Task
Look for the string "satellite" in the data below, and copy each line that holds it.

Material provided
- - - -

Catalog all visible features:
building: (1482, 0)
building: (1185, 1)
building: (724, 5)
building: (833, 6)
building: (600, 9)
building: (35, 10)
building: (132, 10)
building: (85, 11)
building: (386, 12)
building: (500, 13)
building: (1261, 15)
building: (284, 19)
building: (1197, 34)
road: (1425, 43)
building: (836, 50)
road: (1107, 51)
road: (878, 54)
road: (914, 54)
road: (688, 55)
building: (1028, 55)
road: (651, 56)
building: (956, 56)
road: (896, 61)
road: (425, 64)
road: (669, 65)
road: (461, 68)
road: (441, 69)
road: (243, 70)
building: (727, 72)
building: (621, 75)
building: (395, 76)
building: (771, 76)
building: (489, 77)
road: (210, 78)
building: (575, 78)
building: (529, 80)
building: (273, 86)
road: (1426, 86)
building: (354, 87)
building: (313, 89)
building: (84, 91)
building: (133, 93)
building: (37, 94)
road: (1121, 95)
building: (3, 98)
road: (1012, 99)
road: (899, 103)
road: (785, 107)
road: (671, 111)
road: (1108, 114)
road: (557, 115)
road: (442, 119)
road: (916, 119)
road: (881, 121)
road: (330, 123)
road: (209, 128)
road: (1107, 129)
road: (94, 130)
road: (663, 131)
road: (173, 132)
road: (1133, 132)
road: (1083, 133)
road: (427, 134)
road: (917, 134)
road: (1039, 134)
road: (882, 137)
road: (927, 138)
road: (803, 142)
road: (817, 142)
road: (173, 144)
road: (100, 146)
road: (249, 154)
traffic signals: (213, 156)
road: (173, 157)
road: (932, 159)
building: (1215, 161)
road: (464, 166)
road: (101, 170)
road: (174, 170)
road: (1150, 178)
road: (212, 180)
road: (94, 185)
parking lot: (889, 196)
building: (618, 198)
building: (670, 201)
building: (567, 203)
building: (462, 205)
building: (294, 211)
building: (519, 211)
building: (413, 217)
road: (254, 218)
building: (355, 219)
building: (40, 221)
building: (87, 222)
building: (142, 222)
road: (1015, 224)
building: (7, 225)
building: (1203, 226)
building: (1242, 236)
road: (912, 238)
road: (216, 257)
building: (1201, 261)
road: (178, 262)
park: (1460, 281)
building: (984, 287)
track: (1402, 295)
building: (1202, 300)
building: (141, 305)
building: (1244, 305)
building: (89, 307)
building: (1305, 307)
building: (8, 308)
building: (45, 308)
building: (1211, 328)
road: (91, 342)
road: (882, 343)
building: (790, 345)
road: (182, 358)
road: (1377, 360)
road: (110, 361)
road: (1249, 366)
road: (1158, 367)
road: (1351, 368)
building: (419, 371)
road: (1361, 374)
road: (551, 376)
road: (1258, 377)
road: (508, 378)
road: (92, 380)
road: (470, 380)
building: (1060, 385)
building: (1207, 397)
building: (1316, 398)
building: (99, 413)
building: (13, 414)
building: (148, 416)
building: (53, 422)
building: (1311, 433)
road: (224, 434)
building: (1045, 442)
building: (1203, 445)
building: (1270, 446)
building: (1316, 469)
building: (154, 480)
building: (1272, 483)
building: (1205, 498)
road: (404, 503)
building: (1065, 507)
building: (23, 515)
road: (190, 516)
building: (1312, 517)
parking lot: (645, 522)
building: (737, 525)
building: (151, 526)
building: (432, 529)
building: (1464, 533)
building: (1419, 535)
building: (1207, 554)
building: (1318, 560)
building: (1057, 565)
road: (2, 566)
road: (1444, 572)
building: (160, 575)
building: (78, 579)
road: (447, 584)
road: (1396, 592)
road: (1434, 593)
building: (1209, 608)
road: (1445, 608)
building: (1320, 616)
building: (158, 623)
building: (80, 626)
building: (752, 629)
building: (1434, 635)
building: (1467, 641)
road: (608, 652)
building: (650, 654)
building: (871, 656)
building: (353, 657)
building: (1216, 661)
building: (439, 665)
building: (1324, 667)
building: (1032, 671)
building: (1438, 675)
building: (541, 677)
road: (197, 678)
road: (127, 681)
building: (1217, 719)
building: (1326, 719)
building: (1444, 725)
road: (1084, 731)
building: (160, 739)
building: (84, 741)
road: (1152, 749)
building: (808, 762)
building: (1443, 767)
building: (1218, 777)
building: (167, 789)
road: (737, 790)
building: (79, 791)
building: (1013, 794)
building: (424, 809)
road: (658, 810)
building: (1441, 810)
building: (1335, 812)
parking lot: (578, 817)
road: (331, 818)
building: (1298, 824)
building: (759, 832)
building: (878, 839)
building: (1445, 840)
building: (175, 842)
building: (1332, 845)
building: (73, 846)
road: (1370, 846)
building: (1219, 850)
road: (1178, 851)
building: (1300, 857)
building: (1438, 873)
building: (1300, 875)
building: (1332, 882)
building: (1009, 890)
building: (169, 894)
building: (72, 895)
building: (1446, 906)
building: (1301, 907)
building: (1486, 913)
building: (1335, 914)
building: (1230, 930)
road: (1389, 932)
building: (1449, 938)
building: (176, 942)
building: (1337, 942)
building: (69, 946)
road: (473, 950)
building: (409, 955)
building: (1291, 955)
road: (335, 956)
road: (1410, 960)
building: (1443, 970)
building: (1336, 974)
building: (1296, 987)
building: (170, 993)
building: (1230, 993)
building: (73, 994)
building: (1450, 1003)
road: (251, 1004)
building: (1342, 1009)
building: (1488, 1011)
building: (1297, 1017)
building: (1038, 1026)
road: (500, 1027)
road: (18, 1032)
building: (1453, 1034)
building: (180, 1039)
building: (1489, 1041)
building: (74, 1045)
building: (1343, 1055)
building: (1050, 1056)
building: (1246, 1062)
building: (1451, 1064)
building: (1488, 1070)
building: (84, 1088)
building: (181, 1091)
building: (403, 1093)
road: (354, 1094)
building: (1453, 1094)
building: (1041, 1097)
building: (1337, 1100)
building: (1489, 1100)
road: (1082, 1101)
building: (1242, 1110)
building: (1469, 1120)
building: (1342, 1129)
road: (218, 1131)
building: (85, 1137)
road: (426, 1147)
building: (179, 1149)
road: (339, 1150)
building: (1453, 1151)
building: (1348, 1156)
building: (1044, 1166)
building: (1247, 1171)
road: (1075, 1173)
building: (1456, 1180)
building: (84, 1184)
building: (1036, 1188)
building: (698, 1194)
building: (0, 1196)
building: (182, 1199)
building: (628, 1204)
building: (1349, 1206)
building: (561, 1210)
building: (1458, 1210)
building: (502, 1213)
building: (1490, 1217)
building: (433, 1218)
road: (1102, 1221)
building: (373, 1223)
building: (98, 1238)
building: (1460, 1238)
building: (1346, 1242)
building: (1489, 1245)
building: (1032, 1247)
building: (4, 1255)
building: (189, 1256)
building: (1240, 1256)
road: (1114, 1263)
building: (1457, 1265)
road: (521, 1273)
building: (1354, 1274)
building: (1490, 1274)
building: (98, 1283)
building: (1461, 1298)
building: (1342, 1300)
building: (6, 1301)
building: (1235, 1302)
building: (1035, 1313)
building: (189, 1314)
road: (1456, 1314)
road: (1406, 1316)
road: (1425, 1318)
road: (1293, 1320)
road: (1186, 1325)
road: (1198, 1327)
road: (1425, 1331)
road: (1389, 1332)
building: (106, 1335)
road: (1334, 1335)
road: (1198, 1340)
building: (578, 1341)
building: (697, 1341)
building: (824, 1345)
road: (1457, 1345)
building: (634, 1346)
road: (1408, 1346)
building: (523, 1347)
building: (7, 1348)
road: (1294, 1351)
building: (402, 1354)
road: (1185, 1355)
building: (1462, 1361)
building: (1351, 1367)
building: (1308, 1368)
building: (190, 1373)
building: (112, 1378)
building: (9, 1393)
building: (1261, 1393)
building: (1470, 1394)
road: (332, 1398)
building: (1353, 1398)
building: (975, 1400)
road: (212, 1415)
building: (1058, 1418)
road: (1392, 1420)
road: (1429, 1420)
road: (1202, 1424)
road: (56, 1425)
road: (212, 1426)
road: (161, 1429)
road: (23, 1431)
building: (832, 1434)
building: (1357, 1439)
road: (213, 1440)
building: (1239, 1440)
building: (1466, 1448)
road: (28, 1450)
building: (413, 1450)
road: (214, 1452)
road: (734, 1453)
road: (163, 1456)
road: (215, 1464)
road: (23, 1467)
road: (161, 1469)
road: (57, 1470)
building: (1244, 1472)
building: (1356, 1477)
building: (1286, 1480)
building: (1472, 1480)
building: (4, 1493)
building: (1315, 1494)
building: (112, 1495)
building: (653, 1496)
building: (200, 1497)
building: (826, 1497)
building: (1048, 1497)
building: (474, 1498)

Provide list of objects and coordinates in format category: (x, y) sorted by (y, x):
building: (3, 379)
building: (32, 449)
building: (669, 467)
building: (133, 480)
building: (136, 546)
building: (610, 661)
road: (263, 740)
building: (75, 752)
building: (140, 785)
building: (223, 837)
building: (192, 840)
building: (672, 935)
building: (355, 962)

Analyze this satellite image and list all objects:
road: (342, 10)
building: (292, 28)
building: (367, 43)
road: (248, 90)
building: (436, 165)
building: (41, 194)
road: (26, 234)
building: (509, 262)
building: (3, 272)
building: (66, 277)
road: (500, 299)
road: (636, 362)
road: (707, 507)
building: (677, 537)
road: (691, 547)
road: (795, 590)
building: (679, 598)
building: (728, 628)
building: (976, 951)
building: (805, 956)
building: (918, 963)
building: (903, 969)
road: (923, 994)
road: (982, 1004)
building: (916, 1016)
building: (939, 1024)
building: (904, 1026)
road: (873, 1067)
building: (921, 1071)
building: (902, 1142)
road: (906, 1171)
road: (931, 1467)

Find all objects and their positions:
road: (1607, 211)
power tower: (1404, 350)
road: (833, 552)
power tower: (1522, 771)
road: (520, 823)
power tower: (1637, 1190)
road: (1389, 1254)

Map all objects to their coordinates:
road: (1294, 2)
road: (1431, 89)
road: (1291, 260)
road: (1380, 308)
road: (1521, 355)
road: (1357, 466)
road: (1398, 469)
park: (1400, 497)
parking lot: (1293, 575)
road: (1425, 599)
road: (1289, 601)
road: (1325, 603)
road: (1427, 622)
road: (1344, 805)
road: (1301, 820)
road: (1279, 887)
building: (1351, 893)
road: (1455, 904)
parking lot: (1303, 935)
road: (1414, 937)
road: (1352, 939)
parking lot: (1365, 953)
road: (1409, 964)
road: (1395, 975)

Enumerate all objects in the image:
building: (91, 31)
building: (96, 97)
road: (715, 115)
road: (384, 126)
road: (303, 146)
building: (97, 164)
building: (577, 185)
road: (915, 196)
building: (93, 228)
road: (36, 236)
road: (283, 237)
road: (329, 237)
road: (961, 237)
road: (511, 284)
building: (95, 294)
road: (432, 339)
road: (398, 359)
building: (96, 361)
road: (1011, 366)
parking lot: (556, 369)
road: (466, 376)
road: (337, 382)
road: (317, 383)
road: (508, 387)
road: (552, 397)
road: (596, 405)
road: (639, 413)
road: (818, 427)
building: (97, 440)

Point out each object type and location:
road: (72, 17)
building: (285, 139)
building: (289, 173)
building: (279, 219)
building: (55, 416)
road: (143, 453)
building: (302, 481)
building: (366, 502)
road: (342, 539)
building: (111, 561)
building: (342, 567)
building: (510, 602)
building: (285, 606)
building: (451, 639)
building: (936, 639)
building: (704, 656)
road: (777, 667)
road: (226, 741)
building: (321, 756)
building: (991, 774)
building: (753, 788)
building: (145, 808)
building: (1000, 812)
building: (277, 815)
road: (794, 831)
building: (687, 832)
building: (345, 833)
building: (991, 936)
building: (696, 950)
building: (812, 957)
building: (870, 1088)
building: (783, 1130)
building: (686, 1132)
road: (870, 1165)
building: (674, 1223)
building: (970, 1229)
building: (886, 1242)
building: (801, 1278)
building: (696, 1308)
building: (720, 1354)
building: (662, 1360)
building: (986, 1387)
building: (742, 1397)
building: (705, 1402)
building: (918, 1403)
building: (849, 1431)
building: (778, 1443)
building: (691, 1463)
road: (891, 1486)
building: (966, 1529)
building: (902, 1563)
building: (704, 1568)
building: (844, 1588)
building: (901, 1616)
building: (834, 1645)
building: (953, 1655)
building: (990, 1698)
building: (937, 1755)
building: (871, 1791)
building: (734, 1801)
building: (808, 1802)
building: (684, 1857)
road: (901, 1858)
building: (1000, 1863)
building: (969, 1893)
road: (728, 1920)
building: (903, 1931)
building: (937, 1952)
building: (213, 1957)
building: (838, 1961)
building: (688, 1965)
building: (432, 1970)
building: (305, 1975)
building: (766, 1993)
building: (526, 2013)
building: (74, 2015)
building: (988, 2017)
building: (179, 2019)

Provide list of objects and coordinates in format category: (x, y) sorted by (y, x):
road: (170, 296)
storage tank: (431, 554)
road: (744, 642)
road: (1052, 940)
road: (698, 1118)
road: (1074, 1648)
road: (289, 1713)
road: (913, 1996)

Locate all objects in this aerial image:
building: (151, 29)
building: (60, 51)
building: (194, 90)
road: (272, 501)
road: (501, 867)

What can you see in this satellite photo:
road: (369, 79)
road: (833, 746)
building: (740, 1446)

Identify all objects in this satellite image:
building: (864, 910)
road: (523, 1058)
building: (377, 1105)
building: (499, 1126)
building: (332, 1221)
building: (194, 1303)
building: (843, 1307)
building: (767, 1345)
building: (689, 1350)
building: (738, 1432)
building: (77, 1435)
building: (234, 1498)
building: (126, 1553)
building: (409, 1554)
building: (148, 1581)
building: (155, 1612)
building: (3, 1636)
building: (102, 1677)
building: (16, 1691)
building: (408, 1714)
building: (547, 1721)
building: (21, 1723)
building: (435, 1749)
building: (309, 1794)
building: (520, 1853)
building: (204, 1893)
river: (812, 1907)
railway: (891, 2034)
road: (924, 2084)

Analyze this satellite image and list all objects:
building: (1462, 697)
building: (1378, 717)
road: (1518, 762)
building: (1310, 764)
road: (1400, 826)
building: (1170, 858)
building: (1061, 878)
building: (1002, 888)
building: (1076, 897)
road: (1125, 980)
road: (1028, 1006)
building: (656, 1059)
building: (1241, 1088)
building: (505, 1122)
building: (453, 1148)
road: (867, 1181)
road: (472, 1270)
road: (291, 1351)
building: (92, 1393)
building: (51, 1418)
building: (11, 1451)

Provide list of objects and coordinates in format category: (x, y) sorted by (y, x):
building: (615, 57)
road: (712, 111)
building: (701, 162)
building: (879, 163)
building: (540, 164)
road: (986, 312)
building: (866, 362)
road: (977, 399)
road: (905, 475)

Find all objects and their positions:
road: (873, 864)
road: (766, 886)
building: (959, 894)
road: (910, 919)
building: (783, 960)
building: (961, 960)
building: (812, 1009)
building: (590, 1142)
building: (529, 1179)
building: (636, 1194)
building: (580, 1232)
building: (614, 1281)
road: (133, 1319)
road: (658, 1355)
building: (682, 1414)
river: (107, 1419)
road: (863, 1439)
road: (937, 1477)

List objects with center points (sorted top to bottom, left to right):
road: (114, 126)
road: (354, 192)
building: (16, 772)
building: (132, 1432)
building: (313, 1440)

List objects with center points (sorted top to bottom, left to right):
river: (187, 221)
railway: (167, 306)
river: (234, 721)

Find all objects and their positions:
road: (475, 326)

- - - -

The completed task
Analyze this satellite image and list all objects:
What can you see in this satellite photo:
Identify all objects in this satellite image:
Analyze this satellite image and list all objects:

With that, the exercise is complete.